§ Directions
Please set down the data again exactly, minus the pictures.

§ Supplied information

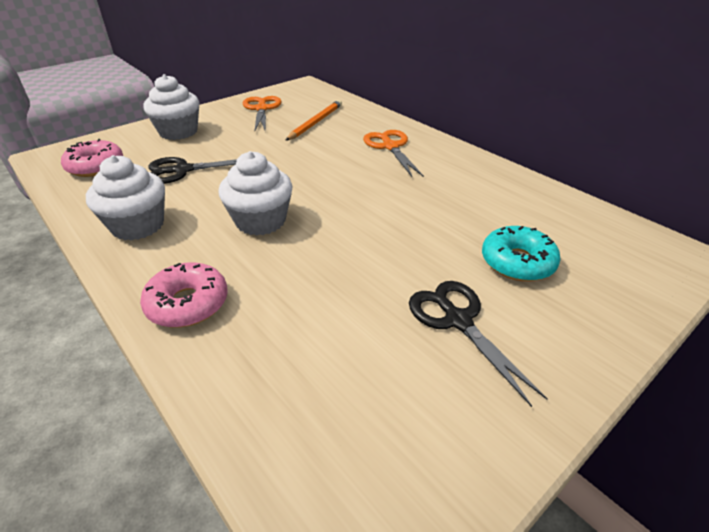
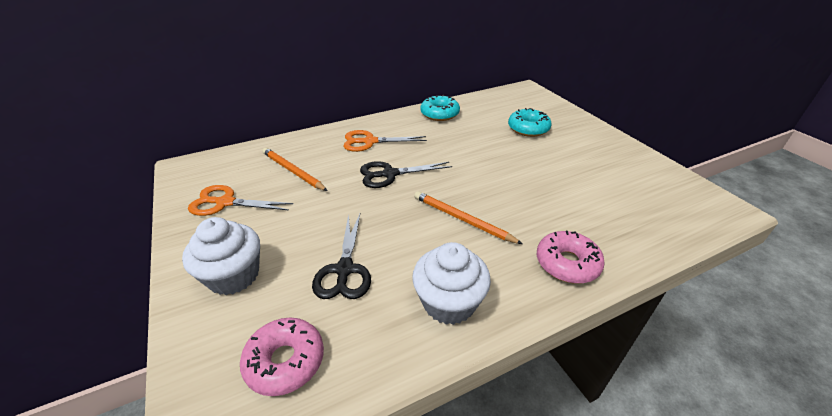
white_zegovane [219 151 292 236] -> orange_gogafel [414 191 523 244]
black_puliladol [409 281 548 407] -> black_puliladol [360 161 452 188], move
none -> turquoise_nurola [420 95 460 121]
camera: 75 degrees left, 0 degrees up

§ Output for this task
white_zegovane [219 151 292 236] -> orange_gogafel [414 191 523 244]
black_puliladol [409 281 548 407] -> black_puliladol [360 161 452 188], move
none -> turquoise_nurola [420 95 460 121]
camera: 75 degrees left, 0 degrees up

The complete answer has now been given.